# [PROBLEM DESCRIPTION]
Could you set down the lines below, from the one containing "yellow cheese [335,127,376,171]" through the final line, exactly as written?

# [PROVIDED MATERIAL]
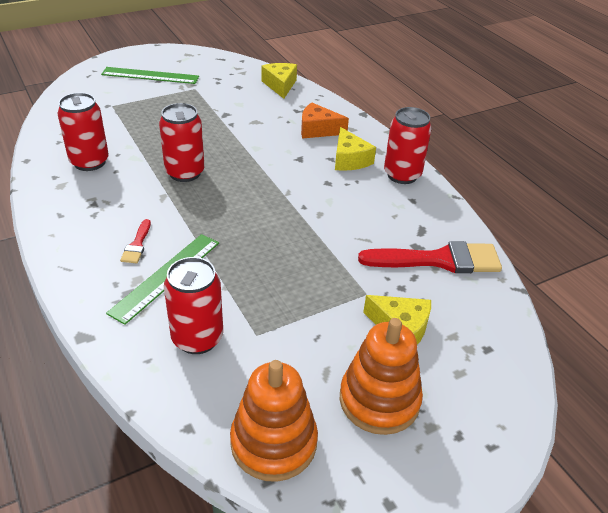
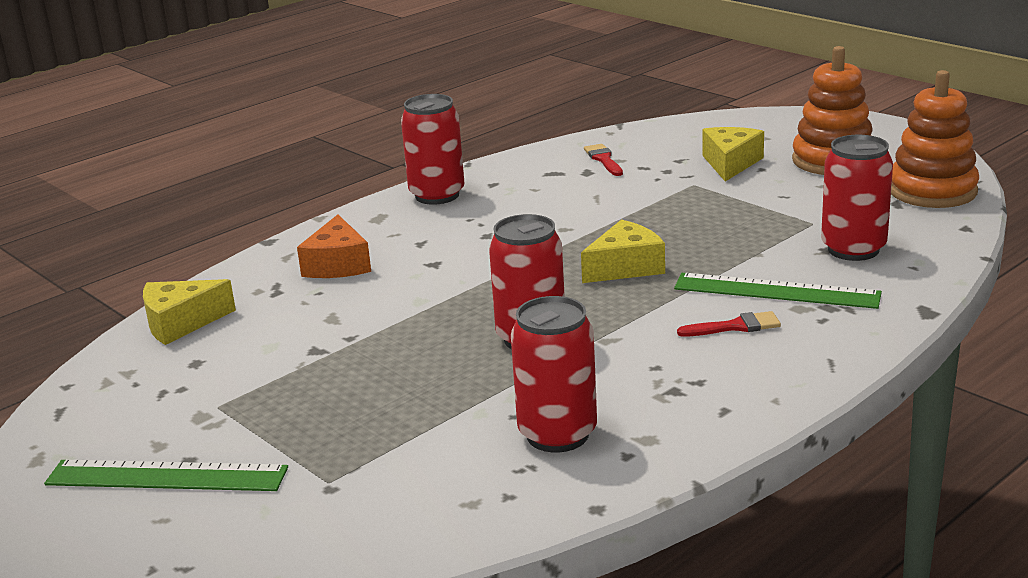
camera: 100 degrees left, 15 degrees down
green ruler [101,67,199,84] -> green ruler turned 75 degrees counterclockwise [44,460,288,491]
yellow cheese [335,127,376,171] -> yellow cheese moved to [581,220,665,283]
red brush [358,241,502,273] -> red brush [584,144,623,176], size x0.46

# [YOUR RESPONSE]
yellow cheese [335,127,376,171] -> yellow cheese moved to [581,220,665,283]
red brush [358,241,502,273] -> red brush [584,144,623,176], size x0.46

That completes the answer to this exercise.